DATA SECTION START

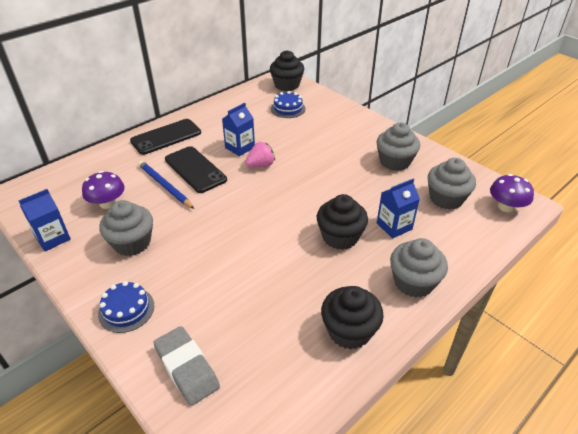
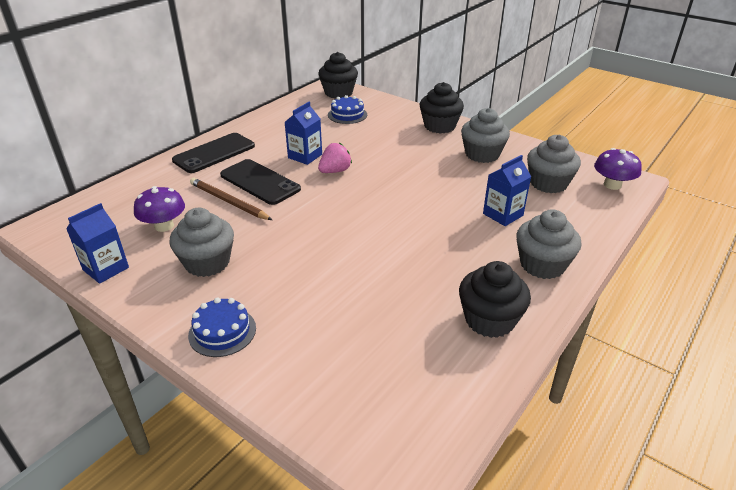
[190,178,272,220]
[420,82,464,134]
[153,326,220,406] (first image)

DATA SECTION END
DATA SECTION START

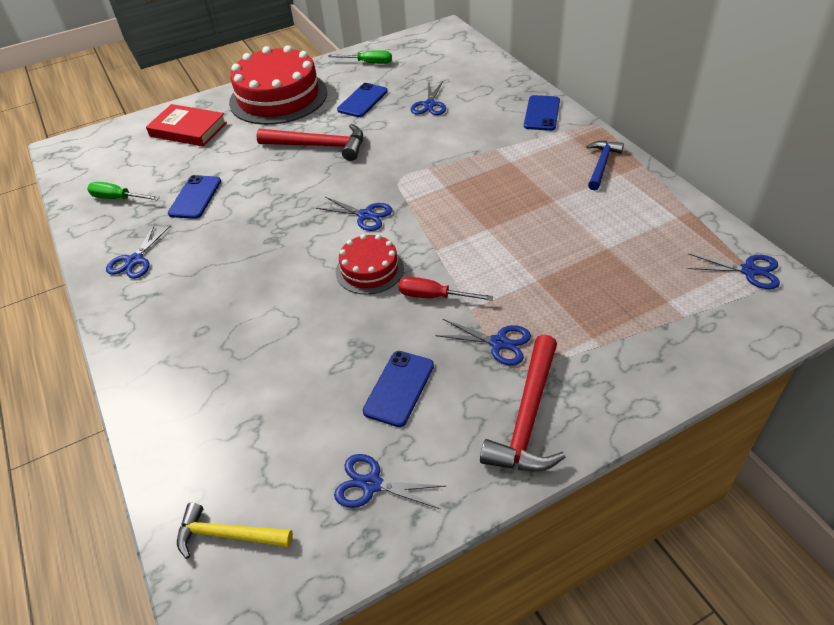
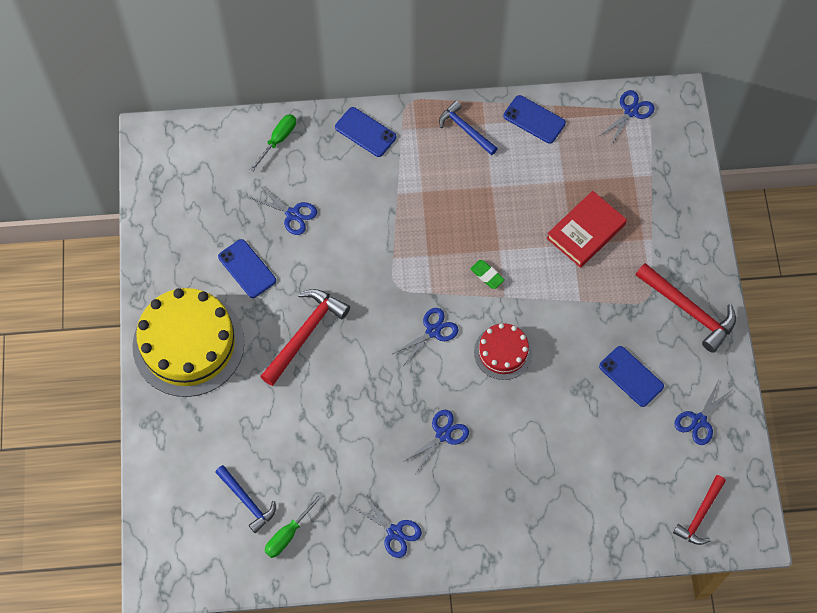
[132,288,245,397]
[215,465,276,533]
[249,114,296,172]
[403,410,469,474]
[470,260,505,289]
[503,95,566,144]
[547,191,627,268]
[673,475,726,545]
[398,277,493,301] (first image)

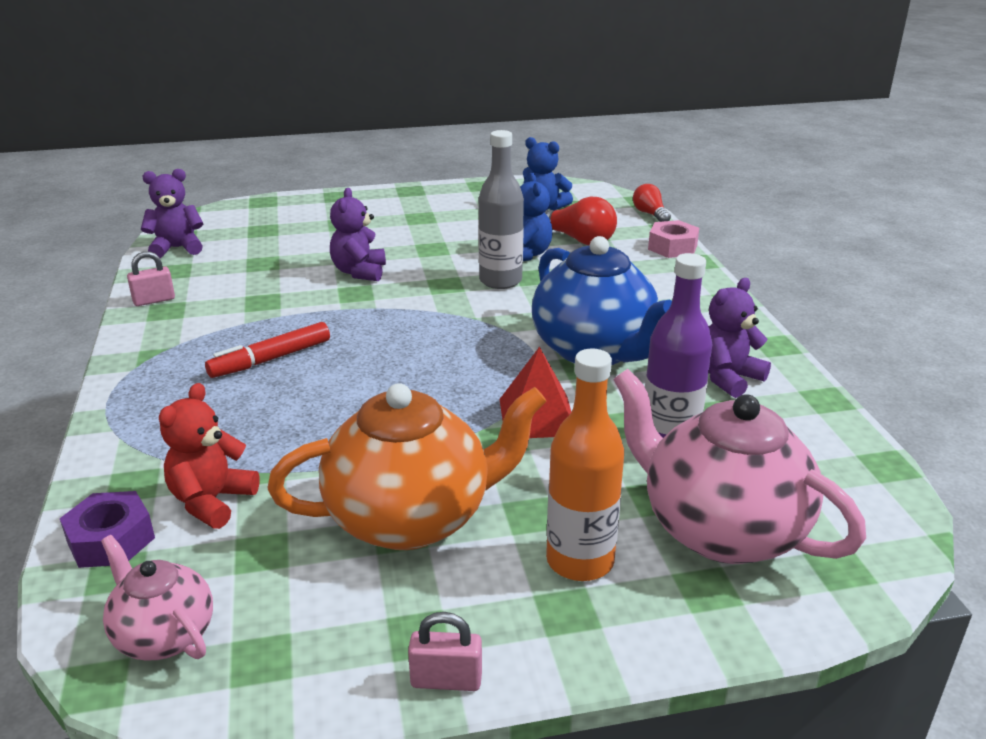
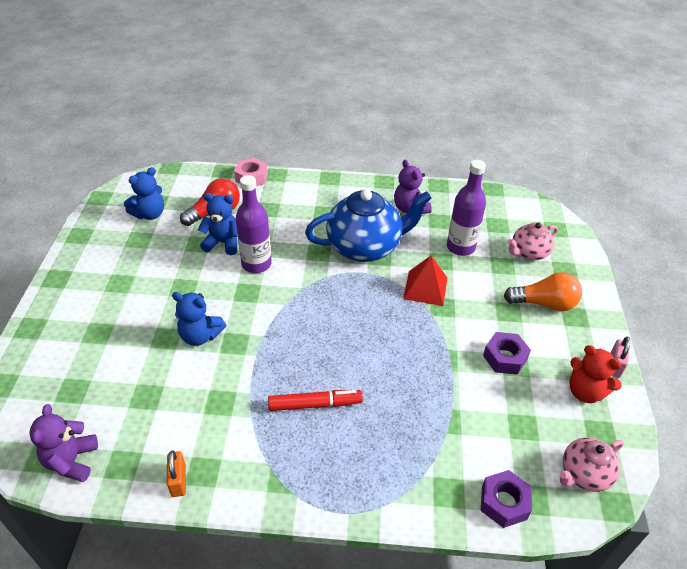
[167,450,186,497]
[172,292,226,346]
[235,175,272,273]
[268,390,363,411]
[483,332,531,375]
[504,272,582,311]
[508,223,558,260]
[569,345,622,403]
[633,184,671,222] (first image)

DATA SECTION END

**PROBLEM REQUIREMENTS**
Could you transcribe exactly the entries above, but only the lines from the one with "[470,260,505,289]" through the one with "[633,184,671,222] (first image)", and without pictures?

**EXERCISE RESPONSE**
[470,260,505,289]
[503,95,566,144]
[547,191,627,268]
[673,475,726,545]
[398,277,493,301] (first image)

[167,450,186,497]
[172,292,226,346]
[235,175,272,273]
[268,390,363,411]
[483,332,531,375]
[504,272,582,311]
[508,223,558,260]
[569,345,622,403]
[633,184,671,222] (first image)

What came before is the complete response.